■ **Data for this exercise**:
★ ★ ★
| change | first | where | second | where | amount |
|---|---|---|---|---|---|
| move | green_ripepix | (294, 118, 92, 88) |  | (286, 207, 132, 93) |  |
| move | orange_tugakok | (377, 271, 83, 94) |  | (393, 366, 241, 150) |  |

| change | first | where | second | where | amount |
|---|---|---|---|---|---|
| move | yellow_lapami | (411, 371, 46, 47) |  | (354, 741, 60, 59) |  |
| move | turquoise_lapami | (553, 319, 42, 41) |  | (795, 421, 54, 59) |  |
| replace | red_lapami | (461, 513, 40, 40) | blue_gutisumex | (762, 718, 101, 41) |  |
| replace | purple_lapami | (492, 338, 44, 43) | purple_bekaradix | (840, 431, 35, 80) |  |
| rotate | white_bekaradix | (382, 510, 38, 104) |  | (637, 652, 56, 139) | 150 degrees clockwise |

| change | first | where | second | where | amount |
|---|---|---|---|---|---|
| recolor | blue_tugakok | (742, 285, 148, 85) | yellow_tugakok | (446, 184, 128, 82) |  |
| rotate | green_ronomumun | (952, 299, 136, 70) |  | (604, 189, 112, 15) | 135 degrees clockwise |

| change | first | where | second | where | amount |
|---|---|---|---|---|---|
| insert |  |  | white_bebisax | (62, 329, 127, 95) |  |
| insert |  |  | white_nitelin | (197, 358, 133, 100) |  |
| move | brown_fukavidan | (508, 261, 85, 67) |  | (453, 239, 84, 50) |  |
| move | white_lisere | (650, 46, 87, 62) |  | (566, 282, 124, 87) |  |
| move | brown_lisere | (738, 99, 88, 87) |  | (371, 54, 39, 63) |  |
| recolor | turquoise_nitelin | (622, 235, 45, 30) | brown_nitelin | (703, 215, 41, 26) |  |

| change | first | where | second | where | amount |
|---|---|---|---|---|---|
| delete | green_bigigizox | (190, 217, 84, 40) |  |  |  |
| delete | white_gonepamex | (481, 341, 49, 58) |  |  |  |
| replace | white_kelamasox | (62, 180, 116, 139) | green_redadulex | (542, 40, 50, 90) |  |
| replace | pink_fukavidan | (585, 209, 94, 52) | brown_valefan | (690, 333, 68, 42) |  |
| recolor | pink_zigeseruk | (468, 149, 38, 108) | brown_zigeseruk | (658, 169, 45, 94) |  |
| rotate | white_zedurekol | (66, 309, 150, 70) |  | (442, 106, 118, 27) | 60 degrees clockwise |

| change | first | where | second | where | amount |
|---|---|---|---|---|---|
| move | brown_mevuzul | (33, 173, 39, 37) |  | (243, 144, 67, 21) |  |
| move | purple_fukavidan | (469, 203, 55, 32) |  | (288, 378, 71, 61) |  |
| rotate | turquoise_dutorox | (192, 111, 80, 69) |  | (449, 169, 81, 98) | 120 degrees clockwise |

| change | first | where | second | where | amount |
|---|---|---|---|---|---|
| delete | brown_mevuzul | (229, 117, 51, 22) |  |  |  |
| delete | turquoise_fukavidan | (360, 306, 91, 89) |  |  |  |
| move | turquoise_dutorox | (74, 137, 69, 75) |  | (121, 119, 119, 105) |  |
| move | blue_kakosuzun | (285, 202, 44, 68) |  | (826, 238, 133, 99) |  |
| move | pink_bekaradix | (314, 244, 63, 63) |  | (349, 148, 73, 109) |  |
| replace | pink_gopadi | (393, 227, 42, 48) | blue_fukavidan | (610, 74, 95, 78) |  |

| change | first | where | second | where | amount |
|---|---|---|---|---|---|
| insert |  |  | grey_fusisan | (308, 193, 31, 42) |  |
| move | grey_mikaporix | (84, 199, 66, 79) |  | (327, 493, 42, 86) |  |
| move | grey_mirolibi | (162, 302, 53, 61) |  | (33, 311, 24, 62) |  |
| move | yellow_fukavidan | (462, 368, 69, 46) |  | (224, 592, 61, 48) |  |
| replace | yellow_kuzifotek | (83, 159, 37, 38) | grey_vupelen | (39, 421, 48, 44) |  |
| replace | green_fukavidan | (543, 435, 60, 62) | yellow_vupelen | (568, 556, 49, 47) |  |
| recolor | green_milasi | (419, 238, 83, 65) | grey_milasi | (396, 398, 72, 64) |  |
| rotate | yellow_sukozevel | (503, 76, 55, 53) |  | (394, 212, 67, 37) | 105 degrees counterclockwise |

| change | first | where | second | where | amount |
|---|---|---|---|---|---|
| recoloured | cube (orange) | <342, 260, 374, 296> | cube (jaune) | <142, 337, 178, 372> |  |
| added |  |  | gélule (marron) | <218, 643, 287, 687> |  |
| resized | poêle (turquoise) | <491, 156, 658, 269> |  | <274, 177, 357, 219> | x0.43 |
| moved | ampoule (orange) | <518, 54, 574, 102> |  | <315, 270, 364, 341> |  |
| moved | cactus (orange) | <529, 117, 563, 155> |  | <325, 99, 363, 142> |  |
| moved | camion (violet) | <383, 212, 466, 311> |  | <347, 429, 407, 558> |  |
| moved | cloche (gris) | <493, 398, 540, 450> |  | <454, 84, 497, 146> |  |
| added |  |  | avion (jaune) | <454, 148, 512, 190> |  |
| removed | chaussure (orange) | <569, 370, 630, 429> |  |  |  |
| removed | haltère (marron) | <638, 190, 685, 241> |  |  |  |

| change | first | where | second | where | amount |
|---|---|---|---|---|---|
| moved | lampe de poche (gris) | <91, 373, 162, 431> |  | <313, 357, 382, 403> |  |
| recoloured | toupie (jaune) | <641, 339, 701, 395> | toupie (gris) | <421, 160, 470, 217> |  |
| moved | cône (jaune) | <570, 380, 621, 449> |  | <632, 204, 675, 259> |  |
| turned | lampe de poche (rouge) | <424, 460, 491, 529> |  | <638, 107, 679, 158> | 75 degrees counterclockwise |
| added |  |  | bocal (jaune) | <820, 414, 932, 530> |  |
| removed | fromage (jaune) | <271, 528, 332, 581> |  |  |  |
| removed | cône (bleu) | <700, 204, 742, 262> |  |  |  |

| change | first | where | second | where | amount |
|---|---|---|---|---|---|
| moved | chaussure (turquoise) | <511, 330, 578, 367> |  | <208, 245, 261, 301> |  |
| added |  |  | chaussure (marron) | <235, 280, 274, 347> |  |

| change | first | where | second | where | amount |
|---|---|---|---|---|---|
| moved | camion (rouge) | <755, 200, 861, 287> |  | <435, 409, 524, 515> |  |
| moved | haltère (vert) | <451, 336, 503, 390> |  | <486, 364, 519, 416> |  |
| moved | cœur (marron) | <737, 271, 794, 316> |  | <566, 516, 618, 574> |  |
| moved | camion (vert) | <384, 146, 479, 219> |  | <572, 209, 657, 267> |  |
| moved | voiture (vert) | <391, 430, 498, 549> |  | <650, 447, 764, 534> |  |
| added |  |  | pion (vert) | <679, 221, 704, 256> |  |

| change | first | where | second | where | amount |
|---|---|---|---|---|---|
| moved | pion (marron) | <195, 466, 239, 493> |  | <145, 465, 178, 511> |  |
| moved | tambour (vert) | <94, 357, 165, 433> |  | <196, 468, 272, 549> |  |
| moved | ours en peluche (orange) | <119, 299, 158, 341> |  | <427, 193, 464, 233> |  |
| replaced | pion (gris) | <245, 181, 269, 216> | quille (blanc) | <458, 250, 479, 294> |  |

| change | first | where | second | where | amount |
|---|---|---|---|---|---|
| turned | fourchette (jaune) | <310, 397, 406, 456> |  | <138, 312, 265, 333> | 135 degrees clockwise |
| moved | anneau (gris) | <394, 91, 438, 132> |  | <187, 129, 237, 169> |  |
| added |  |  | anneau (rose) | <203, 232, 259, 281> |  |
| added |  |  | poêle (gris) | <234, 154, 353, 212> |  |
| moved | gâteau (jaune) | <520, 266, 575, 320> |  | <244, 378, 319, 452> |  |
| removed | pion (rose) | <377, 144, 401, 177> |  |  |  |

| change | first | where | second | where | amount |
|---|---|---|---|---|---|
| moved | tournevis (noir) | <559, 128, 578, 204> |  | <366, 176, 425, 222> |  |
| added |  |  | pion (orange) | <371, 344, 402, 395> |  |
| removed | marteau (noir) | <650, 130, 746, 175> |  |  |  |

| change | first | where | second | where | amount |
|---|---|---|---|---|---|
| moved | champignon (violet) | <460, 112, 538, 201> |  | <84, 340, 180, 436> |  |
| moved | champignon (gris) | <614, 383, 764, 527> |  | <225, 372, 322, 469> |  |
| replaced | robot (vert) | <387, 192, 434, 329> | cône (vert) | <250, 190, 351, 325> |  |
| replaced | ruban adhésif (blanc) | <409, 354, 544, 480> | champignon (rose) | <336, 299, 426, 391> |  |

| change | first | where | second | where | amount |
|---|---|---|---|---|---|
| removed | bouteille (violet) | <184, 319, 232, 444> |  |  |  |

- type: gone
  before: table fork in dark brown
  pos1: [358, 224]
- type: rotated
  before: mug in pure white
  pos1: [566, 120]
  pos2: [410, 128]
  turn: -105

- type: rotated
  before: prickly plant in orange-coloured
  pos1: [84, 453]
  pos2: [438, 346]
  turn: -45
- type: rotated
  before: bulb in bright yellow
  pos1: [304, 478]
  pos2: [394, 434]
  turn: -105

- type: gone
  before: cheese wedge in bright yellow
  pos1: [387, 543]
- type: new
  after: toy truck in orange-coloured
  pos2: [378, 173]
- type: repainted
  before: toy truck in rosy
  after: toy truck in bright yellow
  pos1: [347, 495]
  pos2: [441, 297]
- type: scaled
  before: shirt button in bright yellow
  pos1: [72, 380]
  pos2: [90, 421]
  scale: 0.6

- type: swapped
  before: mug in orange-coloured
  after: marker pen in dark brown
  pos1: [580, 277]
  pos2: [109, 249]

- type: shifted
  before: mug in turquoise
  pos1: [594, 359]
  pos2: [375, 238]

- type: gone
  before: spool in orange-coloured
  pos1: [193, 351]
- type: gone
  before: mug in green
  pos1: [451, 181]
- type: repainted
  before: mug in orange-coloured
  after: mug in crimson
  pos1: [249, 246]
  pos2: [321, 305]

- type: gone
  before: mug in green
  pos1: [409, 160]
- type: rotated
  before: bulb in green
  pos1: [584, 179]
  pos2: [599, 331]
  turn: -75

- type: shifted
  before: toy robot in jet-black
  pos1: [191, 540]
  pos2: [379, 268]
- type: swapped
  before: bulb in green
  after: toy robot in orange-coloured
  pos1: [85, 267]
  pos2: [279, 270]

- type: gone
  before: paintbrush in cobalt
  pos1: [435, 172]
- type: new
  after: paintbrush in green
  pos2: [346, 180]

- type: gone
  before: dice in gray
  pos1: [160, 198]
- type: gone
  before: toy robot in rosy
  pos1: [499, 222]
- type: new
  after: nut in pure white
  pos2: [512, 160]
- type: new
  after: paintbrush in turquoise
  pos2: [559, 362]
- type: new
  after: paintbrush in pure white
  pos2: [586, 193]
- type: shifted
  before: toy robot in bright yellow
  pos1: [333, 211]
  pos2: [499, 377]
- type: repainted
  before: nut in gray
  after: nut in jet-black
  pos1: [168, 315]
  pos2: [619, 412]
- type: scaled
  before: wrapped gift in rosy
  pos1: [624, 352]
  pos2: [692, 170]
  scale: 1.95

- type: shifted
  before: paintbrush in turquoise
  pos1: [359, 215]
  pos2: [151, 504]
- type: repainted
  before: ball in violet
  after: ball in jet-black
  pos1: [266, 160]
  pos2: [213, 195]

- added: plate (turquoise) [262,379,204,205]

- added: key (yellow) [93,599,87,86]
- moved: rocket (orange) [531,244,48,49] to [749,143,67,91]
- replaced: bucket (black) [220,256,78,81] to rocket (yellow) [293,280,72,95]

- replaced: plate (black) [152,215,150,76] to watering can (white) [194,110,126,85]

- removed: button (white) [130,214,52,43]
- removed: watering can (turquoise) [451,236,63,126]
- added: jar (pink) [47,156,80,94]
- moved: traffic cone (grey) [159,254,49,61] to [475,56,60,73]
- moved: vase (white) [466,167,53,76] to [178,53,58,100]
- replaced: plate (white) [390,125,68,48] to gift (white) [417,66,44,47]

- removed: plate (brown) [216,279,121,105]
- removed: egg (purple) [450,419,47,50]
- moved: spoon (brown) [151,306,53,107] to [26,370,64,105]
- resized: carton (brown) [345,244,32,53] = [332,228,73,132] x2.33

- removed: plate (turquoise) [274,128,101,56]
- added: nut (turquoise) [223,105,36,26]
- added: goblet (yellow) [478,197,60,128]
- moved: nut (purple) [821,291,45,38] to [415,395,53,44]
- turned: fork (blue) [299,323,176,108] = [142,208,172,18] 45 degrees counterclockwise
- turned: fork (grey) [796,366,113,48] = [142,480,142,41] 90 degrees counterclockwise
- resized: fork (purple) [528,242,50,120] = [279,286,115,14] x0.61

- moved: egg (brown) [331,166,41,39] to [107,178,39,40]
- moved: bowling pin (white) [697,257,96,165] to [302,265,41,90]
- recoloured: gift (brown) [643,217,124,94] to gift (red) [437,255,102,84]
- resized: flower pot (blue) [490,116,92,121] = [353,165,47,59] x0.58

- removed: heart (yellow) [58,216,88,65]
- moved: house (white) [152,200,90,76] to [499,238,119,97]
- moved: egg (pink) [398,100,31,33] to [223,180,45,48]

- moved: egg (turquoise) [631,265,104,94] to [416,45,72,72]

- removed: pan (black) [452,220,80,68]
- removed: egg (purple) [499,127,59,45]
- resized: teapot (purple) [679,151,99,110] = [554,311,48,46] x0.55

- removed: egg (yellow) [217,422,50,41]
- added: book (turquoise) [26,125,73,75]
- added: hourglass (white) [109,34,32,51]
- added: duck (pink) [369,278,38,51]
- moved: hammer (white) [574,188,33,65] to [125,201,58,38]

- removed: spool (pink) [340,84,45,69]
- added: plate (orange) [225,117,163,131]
★ ★ ★
Your answer must be the lines above from the one containing "pos1: [358, 224]" to the one containing "pos2: [410, 128]", both included, restated word for word.

  pos1: [358, 224]
- type: rotated
  before: mug in pure white
  pos1: [566, 120]
  pos2: [410, 128]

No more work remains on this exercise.